▸ What you have to do
Keep only the lines from the start of the data through the line containing "(679, 476) = (752, 411): none -> purple donut", and output them exactly.

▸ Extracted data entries
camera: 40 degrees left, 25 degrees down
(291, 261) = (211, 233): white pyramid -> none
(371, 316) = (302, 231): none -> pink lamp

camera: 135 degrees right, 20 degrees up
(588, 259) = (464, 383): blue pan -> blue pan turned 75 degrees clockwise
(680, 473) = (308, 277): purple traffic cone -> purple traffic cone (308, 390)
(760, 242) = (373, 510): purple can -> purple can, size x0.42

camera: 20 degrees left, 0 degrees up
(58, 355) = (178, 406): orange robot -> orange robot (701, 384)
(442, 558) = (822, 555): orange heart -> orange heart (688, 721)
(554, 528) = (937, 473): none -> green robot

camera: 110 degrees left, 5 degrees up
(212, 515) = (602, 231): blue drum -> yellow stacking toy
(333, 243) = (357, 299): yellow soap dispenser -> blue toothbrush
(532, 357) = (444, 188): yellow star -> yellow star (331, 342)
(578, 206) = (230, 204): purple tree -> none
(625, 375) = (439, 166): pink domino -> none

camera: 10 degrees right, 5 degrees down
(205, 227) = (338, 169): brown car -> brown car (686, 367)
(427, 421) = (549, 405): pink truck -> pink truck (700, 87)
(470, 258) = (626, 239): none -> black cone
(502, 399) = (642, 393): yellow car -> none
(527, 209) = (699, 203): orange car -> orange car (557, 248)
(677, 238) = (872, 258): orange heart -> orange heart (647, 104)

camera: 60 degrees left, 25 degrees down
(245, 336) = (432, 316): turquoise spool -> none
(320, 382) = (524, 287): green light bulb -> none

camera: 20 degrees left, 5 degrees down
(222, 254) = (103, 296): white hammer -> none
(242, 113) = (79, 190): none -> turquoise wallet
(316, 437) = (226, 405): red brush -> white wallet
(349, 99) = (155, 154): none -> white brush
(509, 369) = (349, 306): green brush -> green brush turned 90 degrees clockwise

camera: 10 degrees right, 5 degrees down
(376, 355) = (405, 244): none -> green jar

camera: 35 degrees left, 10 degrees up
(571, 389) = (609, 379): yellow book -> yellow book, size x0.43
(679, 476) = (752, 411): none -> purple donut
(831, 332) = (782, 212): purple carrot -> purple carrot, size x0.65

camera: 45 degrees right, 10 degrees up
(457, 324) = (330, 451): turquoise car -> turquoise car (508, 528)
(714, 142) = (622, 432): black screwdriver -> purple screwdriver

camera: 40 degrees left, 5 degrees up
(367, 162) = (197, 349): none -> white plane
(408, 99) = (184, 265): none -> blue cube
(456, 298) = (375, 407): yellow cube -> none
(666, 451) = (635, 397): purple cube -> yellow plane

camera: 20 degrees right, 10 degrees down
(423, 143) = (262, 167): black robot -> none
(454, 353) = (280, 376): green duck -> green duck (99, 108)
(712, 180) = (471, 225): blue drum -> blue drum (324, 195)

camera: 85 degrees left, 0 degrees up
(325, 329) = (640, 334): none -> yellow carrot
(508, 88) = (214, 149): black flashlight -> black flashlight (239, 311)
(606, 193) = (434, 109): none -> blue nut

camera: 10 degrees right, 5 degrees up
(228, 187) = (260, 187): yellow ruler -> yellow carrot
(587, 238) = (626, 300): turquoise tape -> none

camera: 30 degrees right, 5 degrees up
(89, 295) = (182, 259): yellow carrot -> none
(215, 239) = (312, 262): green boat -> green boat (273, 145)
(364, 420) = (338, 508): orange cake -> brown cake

▸ Problem solution
camera: 40 degrees left, 25 degrees down
(291, 261) = (211, 233): white pyramid -> none
(371, 316) = (302, 231): none -> pink lamp

camera: 135 degrees right, 20 degrees up
(588, 259) = (464, 383): blue pan -> blue pan turned 75 degrees clockwise
(680, 473) = (308, 277): purple traffic cone -> purple traffic cone (308, 390)
(760, 242) = (373, 510): purple can -> purple can, size x0.42

camera: 20 degrees left, 0 degrees up
(58, 355) = (178, 406): orange robot -> orange robot (701, 384)
(442, 558) = (822, 555): orange heart -> orange heart (688, 721)
(554, 528) = (937, 473): none -> green robot

camera: 110 degrees left, 5 degrees up
(212, 515) = (602, 231): blue drum -> yellow stacking toy
(333, 243) = (357, 299): yellow soap dispenser -> blue toothbrush
(532, 357) = (444, 188): yellow star -> yellow star (331, 342)
(578, 206) = (230, 204): purple tree -> none
(625, 375) = (439, 166): pink domino -> none

camera: 10 degrees right, 5 degrees down
(205, 227) = (338, 169): brown car -> brown car (686, 367)
(427, 421) = (549, 405): pink truck -> pink truck (700, 87)
(470, 258) = (626, 239): none -> black cone
(502, 399) = (642, 393): yellow car -> none
(527, 209) = (699, 203): orange car -> orange car (557, 248)
(677, 238) = (872, 258): orange heart -> orange heart (647, 104)

camera: 60 degrees left, 25 degrees down
(245, 336) = (432, 316): turquoise spool -> none
(320, 382) = (524, 287): green light bulb -> none

camera: 20 degrees left, 5 degrees down
(222, 254) = (103, 296): white hammer -> none
(242, 113) = (79, 190): none -> turquoise wallet
(316, 437) = (226, 405): red brush -> white wallet
(349, 99) = (155, 154): none -> white brush
(509, 369) = (349, 306): green brush -> green brush turned 90 degrees clockwise

camera: 10 degrees right, 5 degrees down
(376, 355) = (405, 244): none -> green jar

camera: 35 degrees left, 10 degrees up
(571, 389) = (609, 379): yellow book -> yellow book, size x0.43
(679, 476) = (752, 411): none -> purple donut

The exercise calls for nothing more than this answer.